> _Information given_
☆ ☆ ☆ ☆
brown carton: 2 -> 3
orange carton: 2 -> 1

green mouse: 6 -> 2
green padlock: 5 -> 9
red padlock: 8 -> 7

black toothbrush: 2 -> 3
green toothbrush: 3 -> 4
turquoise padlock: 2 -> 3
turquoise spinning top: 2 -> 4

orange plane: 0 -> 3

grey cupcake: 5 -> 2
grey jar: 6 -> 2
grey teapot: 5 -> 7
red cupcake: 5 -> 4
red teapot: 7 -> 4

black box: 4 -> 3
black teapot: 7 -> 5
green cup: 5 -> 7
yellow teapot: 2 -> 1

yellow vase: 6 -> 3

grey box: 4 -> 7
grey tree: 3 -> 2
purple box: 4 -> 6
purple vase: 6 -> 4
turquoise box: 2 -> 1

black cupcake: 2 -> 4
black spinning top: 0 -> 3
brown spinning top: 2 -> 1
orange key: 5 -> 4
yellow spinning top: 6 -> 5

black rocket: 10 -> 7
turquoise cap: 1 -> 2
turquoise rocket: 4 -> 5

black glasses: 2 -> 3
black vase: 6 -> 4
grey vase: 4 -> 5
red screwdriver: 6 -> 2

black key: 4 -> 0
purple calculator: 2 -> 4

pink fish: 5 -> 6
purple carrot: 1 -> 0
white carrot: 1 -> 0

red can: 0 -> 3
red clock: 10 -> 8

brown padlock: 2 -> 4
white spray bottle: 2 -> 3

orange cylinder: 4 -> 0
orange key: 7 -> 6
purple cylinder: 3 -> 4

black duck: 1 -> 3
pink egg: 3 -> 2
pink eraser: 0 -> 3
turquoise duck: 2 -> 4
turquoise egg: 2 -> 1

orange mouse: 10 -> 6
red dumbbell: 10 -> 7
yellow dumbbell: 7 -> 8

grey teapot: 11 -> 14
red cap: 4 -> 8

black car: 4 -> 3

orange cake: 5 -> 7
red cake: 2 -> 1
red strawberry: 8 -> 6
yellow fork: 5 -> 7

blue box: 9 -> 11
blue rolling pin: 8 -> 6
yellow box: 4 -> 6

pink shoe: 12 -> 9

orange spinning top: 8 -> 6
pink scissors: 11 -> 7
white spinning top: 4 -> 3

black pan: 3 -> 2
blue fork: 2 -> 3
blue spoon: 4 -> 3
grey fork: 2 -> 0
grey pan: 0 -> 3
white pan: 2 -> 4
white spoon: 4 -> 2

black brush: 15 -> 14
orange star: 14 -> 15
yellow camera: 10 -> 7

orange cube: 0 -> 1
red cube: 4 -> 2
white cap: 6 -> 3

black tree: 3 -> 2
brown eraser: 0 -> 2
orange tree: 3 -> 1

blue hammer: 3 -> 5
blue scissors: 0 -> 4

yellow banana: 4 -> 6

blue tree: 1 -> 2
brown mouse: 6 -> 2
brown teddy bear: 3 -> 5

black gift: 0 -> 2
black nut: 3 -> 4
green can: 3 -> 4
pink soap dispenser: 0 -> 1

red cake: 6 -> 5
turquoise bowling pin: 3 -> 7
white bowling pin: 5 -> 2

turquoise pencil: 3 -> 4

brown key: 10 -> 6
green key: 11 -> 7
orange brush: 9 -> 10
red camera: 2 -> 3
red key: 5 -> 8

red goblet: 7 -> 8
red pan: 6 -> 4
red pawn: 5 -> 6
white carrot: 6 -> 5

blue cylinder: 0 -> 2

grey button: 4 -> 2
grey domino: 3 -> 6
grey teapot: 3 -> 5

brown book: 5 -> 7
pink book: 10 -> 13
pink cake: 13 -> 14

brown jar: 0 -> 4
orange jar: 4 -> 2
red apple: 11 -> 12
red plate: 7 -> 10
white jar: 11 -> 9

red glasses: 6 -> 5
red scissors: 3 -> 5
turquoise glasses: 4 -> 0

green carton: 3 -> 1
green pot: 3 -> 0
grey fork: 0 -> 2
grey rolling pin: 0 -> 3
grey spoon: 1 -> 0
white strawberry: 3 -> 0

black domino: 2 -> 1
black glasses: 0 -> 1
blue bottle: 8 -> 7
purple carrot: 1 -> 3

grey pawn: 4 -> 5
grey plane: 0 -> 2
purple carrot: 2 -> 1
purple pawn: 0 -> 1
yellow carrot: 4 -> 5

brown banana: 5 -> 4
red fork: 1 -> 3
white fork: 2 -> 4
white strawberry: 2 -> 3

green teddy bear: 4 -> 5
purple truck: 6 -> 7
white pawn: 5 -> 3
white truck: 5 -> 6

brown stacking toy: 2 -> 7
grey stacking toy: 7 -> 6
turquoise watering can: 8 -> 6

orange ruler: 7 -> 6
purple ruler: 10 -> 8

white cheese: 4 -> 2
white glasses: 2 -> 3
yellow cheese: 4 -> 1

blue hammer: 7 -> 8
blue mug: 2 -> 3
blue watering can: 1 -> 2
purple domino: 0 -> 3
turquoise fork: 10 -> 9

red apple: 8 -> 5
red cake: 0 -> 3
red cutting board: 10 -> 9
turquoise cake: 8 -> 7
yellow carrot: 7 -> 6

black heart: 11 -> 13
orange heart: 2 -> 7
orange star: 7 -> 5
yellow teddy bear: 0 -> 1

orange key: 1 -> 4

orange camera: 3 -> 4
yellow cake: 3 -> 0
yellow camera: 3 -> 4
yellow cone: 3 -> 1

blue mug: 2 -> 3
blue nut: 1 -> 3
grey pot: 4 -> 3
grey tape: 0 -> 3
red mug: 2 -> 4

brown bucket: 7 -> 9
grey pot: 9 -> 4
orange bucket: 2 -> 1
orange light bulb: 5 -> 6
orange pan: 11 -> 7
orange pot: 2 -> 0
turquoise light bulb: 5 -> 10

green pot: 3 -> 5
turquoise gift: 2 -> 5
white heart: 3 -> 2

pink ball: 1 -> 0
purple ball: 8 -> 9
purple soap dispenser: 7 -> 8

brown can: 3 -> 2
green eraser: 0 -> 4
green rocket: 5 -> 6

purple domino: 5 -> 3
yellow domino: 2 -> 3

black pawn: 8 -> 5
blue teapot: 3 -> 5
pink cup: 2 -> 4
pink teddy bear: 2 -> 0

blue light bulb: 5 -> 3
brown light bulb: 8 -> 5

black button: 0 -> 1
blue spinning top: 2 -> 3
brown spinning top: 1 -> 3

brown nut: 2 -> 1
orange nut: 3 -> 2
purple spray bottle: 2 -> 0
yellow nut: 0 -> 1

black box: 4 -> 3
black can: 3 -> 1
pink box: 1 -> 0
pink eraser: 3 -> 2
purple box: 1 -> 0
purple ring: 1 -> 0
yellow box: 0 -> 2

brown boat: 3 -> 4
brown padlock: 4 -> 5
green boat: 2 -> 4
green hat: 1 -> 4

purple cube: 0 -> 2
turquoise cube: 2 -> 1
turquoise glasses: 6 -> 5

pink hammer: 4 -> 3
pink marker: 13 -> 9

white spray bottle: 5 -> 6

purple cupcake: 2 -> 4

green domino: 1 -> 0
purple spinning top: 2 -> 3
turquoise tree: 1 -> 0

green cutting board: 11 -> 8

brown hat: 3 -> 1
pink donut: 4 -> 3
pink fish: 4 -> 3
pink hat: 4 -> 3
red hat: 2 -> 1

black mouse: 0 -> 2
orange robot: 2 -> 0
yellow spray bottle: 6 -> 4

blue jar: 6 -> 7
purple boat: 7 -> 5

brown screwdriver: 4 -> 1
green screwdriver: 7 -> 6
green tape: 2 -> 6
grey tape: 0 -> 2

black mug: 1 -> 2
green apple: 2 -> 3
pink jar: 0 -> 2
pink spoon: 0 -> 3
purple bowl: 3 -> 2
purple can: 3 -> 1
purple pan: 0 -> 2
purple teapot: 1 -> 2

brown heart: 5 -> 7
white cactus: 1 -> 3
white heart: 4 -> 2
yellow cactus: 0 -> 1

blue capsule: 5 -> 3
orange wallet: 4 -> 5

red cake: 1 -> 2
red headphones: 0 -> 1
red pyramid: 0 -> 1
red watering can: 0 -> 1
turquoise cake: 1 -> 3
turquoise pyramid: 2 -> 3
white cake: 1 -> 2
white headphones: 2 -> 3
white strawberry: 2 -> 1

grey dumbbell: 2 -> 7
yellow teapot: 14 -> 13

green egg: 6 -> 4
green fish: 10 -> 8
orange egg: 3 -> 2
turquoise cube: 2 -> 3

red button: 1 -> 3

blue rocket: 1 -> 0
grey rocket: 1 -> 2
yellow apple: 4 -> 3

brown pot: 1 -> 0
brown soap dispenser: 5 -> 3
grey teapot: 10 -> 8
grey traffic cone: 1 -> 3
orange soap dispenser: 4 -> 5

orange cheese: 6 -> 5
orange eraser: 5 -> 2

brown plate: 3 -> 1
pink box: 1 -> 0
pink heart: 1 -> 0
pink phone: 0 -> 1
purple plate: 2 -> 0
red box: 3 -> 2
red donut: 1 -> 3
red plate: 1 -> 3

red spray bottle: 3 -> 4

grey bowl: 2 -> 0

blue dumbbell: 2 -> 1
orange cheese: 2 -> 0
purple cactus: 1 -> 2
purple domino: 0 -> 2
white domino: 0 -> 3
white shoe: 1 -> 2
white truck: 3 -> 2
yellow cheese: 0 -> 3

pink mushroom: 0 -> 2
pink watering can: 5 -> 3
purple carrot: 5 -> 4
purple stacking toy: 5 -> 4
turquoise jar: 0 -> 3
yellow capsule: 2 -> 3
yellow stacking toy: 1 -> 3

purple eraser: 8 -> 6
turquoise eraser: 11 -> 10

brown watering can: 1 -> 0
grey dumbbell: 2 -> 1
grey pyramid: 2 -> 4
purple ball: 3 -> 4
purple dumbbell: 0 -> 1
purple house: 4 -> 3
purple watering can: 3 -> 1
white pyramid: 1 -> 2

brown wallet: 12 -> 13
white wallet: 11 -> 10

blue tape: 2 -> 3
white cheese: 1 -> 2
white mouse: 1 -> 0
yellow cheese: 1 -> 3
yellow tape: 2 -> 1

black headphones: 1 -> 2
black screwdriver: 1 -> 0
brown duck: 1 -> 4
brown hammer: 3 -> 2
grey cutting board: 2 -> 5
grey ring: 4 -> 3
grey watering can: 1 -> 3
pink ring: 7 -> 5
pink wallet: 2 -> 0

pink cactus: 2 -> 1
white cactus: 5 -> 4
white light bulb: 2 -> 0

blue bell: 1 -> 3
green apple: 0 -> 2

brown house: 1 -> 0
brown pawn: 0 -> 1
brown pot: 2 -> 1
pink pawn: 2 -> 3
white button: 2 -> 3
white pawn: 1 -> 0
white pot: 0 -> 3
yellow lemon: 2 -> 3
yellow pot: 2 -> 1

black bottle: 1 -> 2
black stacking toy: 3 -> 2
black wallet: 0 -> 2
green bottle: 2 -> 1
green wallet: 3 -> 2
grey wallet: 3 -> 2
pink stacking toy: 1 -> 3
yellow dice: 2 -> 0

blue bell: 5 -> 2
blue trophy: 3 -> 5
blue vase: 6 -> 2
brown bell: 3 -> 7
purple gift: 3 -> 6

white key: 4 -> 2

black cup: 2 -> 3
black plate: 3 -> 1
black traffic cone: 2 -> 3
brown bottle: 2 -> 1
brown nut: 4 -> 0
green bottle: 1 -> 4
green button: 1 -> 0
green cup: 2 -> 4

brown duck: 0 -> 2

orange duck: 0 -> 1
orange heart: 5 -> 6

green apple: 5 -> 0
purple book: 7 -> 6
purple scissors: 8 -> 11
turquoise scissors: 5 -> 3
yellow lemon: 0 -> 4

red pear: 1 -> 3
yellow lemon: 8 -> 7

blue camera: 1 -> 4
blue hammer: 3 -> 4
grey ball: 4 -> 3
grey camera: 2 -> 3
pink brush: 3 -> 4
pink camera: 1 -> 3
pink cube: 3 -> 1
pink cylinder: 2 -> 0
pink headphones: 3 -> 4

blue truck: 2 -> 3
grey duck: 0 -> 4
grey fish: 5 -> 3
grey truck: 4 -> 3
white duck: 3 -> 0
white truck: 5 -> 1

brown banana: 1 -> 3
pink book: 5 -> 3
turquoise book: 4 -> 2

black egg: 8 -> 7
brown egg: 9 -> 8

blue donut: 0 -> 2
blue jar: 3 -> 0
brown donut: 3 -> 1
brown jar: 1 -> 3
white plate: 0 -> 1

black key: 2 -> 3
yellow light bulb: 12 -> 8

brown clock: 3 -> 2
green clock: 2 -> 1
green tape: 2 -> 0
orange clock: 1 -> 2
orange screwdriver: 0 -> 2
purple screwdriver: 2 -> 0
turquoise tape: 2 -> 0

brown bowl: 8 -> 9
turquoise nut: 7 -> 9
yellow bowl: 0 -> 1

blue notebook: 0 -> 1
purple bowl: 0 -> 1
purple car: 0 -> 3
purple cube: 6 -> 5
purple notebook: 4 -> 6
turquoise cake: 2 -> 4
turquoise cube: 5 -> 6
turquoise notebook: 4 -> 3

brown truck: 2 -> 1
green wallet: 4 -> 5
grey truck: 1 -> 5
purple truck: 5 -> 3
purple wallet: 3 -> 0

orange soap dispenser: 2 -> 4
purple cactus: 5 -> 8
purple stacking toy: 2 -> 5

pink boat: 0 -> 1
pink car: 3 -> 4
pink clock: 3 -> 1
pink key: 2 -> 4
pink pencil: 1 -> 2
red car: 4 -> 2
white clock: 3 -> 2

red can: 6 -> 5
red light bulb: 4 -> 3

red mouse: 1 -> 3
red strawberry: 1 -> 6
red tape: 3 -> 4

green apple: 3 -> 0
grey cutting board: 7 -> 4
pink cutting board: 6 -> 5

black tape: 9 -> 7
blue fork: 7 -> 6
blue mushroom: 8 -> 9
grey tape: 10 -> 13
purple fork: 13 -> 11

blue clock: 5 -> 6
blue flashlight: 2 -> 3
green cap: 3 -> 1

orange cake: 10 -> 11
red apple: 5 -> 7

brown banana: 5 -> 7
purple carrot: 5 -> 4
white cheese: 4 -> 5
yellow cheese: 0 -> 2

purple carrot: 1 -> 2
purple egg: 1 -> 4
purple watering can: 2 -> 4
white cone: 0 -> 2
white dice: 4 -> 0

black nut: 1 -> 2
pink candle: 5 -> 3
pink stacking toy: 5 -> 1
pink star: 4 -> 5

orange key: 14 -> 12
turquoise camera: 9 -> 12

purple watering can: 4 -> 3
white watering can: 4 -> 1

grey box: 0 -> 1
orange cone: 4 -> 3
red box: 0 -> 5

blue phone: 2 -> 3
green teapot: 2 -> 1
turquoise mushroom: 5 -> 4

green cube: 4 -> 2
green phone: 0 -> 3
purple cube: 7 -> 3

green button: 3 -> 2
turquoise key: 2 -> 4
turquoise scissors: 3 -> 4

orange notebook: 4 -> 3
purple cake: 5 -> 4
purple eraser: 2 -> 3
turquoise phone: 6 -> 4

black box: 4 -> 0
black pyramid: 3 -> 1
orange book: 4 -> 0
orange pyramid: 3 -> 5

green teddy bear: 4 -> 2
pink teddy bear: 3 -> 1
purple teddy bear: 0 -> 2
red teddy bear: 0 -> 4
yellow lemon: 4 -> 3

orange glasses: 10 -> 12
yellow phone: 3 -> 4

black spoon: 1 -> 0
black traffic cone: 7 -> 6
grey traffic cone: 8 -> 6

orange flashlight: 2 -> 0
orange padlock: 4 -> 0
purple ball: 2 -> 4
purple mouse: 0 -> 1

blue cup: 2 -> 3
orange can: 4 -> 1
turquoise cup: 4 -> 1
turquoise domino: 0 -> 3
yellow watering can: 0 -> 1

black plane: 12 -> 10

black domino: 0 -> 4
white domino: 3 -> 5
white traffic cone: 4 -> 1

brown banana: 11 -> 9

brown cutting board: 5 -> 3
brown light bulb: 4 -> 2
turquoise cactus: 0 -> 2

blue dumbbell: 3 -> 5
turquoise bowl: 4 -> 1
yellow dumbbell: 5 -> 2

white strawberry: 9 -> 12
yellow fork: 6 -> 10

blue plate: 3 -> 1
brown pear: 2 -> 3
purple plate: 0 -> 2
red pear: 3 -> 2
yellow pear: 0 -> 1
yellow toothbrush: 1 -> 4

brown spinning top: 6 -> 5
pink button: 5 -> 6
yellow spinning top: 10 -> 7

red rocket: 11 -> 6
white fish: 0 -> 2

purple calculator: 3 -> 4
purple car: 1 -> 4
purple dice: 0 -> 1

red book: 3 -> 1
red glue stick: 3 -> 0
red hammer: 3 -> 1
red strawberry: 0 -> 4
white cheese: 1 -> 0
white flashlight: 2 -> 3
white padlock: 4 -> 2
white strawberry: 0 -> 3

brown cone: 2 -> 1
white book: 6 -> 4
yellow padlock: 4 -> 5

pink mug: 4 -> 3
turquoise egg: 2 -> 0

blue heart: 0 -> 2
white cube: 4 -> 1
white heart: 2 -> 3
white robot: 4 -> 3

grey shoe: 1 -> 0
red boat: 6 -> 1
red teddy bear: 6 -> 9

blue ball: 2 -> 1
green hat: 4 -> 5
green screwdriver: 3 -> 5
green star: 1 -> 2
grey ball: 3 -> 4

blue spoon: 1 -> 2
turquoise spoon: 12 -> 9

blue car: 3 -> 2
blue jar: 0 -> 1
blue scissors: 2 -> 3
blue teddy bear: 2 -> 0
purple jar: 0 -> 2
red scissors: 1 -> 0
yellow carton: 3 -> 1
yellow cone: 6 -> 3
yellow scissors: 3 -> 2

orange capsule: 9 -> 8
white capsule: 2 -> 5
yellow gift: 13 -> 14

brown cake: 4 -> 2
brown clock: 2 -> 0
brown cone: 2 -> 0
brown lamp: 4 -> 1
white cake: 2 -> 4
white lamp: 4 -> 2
☆ ☆ ☆ ☆
> _Task goal_
In the listing above, the lines from the one containing "black toothbrush: 2 -> 3" through the one containing "purple box: 4 -> 6" must be set down exactly, with no other lines.

> _Exercise solution_
black toothbrush: 2 -> 3
green toothbrush: 3 -> 4
turquoise padlock: 2 -> 3
turquoise spinning top: 2 -> 4

orange plane: 0 -> 3

grey cupcake: 5 -> 2
grey jar: 6 -> 2
grey teapot: 5 -> 7
red cupcake: 5 -> 4
red teapot: 7 -> 4

black box: 4 -> 3
black teapot: 7 -> 5
green cup: 5 -> 7
yellow teapot: 2 -> 1

yellow vase: 6 -> 3

grey box: 4 -> 7
grey tree: 3 -> 2
purple box: 4 -> 6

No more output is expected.